** BEGIN **

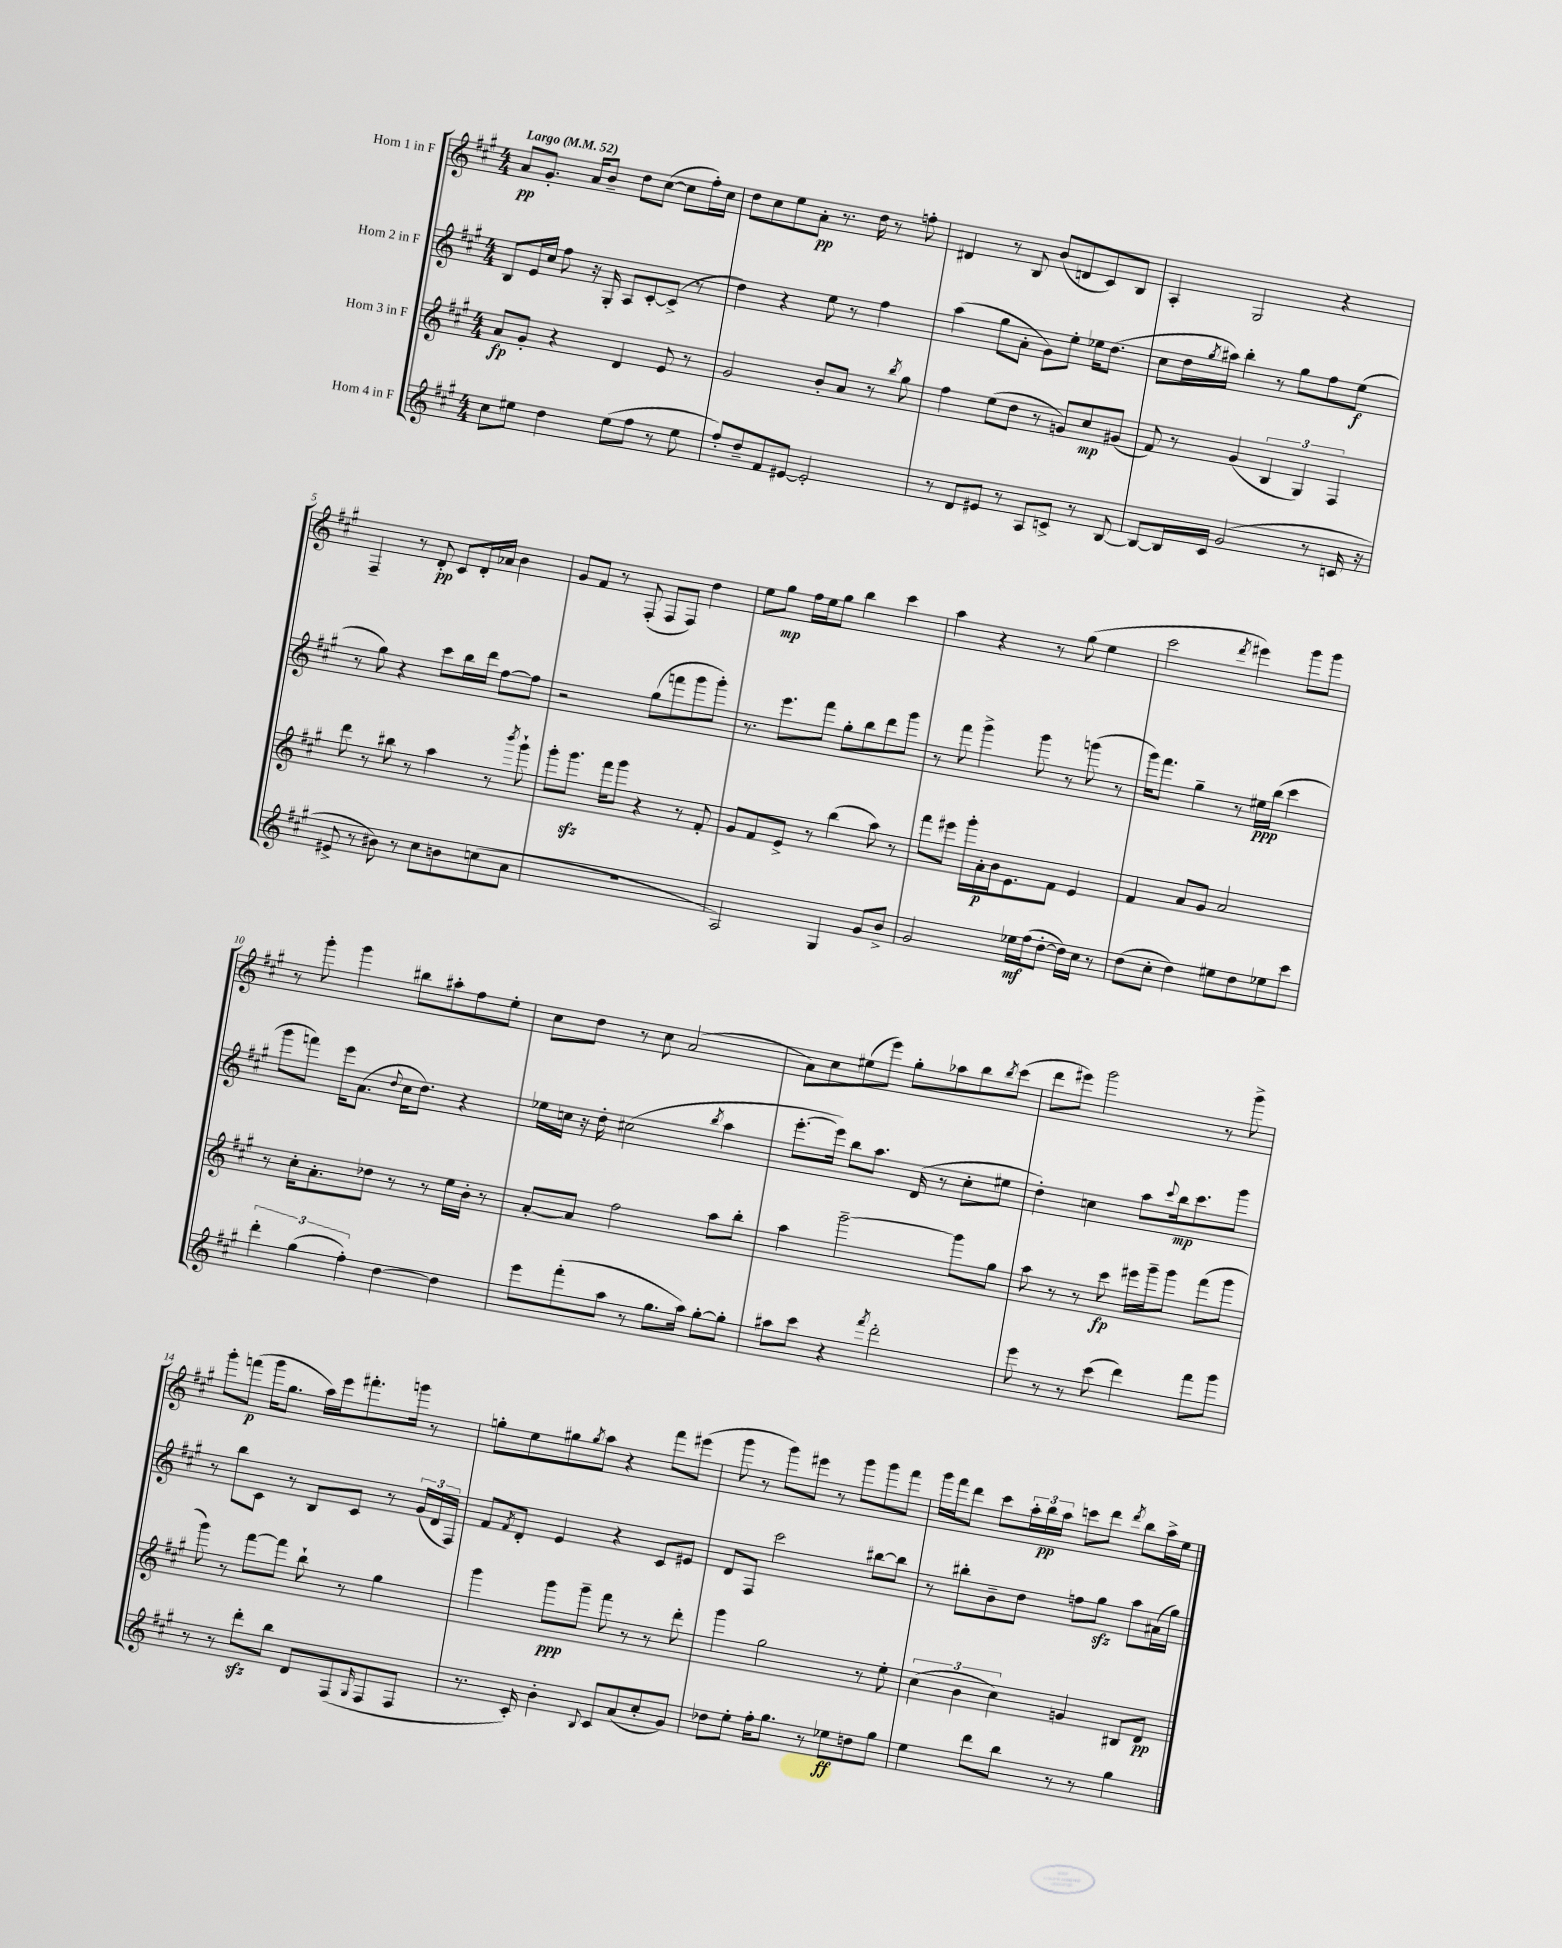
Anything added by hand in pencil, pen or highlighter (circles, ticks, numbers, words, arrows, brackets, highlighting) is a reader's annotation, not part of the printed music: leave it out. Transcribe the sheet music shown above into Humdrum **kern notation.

**kern	**kern	**kern	**kern
*staff4	*staff3	*staff2	*staff1
*clefG2	*clefG2	*clefG2	*clefG2
*k[f#c#g#]	*k[f#c#g#]	*k[f#c#g#]	*k[f#c#g#]
*M4/4	*M4/4	*M4/4	*M4/4
*MM52	*MM52	*MM52	*MM52
8cc#	8a	8B	8a
8ee#	8g#'	16e	8.g#'
.	.	16cc#	.
4dd	4r	8ff#	.
.	.	.	16a
.	.	16r	8b~
.	.	16G#'	.
(8ee#	4d	8A	8dd
8ff#	.	[8c#'	([8cc#
8r	8e	(8c#^]	8cc#]
8ee#	8r	8r	16ff#')
.	.	.	16cc#
=	=	=	=
8ff#')	2g#	4dd)	8dd
8dd~	.	.	8cc#
8f#	.	4r	8ee
[8e#	.	.	8a'
2e#']	8b'	8ee	8.r
.	8a	8r	.
.	.	.	16dd
.	8r	4ff#	8r
.	8qbb	.	.
.	8gg#	.	8ff'
=	=	=	=
8r	4ff#	(4aa	4d#
8d	.	.	.
8e#	(8ee	8gg#	8r
8r	8dd	8a'	8B
8A	8r	8g#)	(8b
8c^	8g)	8ee'	8d
8r	8cc#	16ee-	8c#)
.	.	(8.dd	.
[8B	(8g#	.	8B
=	=	=	=
8B_	8f#)	8cc#	4A'
16B]	8r	16dd	.
.	.	8qgg#	.
16c#	.	16aa#)	.
(2g#	(4g#	4bb'	2G#
.	6B	8r	.
.	.	8gg#	.
.	6G#)	.	.
8r	.	8ff#	4r
.	6F#	.	.
16c	.	(8ee	.
16r	.	.	.
=	=	=	=
8e#^	8ddd	8r	4F#~
8r	8r	8gg#)	.
8b#)	8bb#	4r	8r
8r	8r	.	8d'
8cc#	4aa	8ccc#	8c#
8b	.	16bb	16d'
.	.	16ddd	16a-
(8cc	8r	[8ff#	4b
.	8qbbb	.	.
8a	8ggg#`	8ff#]	.
=	=	=	=
1r	8ggg#'	2r	8g#
.	8.ggg#	.	8f#
.	.	.	8r
.	16fff#	.	.
.	8ggg#	.	(8F#'
.	4r	(8gg#	8F#
.	.	8fff	8F#)
.	8r	8ggg#	4dd
.	8f#'	8ggg#')	.
=	=	=	=
2A)	8g#	8.r	8ee
.	8f#	.	8gg#
.	.	8.eee	.
.	8e^	.	16ff#
.	.	.	16ee
.	8r	8fff#	8gg#
4G#	(4bb	8gg#'	4bb
.	.	8bb	.
8g#	8aa)	8ddd	4ccc#
8b^	8r	8ggg#	.
=	=	=	=
2g#	8fff#	8r	4aa
.	8eee#	8fff#	.
.	16ggg#'	4ggg#^	4r
.	16a'	.	.
.	16b	.	.
.	8.e	.	.
16ee-	.	8ggg#	8r
(16ff#	.	.	.
[8dd'	8f#	8r	(8gg#
16dd])	4e	(8ggg	4ee
16cc#	.	.	.
8r	.	8r	.
=	=	=	=
(8dd	4f#	16ggg#)	2ccc#
.	.	8.fff#	.
8cc#'	.	.	.
4dd)	8a	4gg#~	.
.	8g#	.	.
.	.	.	8qddd
8ee#	2a	8r	4eee#)
8dd	.	16ee#	.
.	.	(16bb	.
8ee-	.	4ccc#	8ggg#
8ccc#	.	.	8ggg#
=	=	=	=
6ddd'	8r	8ggg#	8r
.	16cc#'	8fff)	8ggg#'
(6gg#	.	.	.
.	8.a'	.	.
.	.	16eee	4ggg#
.	.	(8.a	.
6ff#')	.	.	.
.	8dd-	.	.
.	.	8qqdd	.
[4dd	8r	16cc#	8bb#
.	.	8.dd)	.
.	8r	.	8aa#'
4dd]	16ee	4r	8ff#
.	16b'	.	.
.	8r	.	8ee'
=	=	=	=
8eee	[8a'	16ee-	8cc#
.	.	16cc	.
(8fff#'	8a]	16r	8dd
.	.	16dd'	.
8aa	2ff#	(2cc#	8r
8r	.	.	8cc#
8.gg#	.	.	(2a
16aa)	.	.	.
.	.	8qbb	.
[8gg#'	8aa	4aa	.
8gg#']	8bb'	.	.
=	=	=	=
8aa#	4aa	[8.eee'	8a)
8ccc#	.	.	8cc#
.	.	16eee])	.
4r	[2ggg#~	8bb	(8ee#
.	.	8.aa	8eee)
8qfff#	.	.	.
2ddd'	.	.	8gg#'
.	.	(16d	.
.	.	8r	8aa-
.	8ggg#]	8cc#'	8bb
.	.	.	8qbb
.	8gg#	8ee#	(8ccc#
=	=	=	=
8eee	8aa	4dd')	8ddd
8r	8r	.	8eee#)
8r	8r	4cc	2ggg#
(8ccc#	8ccc#	.	.
4ddd)	16eee#	8aa	.
.	16ggg#~	.	.
.	.	8qqccc#	.
.	8ggg#	16bb	.
.	.	8.ccc#	.
8fff#	(8fff#	.	8r
8ggg#	8ggg#	8ggg#	8ggg#^
=	=	=	=
8r	8ggg#)	8r	8ggg#'
8r	8r	8bb	(8fff
8ddd'	[8fff#	8c#	16ggg#
.	.	.	8.gg#
8bb	8fff#]	8r	.
8d	8bb`	8B	16aa)
.	.	.	16eee
(8F#	8r	8c#	8.fff#'
16qqG#	.	.	.
8F#	4gg#	8r	.
.	.	.	16ggg
8F#	.	(24g#	8r
.	.	24d	.
.	.	24F#)	.
=	=	=	=
8.r	4ggg#	8f#	8gg'
.	.	8qf#	.
.	.	8d'	8ee
16c#')	.	.	.
4b'	8ggg#	4e	8gg#
.	.	.	8qgg#
.	8ggg#~	.	8aa
8qqB	.	.	.
8c#	8fff#	4r	4r
(8a	8r	.	.
8cc#'	8r	8c#	8fff#
8g#)	8ddd'	8e#	(8eee#
=	=	=	=
8dd-	4ggg#	8d	8ggg#
8ee'	.	8F#	8r
16ff#'	2gg#	2ccc#	8ggg#)
8.gg#	.	.	.
.	.	.	8eee#
8r	.	.	8r
8ee-	.	.	8ggg#
8dd	8r	[8bb#	8ggg#
8gg#	8ee'	8bb#]	8fff#
=	=	=	=
4ee	(6cc#	8r	16ggg#
.	.	.	16fff#
.	.	8bb#'	8ddd
.	6b	.	.
8ddd	.	8b~	8ccc#
.	6cc#)	.	.
8bb	.	8dd	24aa'
.	.	.	24bb
.	.	.	24aa
8r	4g	8ff	8ccc
8r	.	8gg#	8ddd
.	.	.	8qddd
4gg#	8B#	8aa	8bb
.	8d	(16a#	16aa^
.	.	16gg#)	16ee
==	==	==	==
*-	*-	*-	*-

** END **

STATED EXERCISE
Pick out every line of the records above that contains the string "kern" with matching case, and copy each of those lines.

CORRECT ANSWER
Anything added by hand in pencil, pen or highlighter (circles, ticks, numbers, words, arrows, brackets, highlighting) is a reader's annotation, not part of the printed music: leave it out. Transcribe the sheet music shown above into Humdrum **kern notation.
**kern	**kern	**kern	**kern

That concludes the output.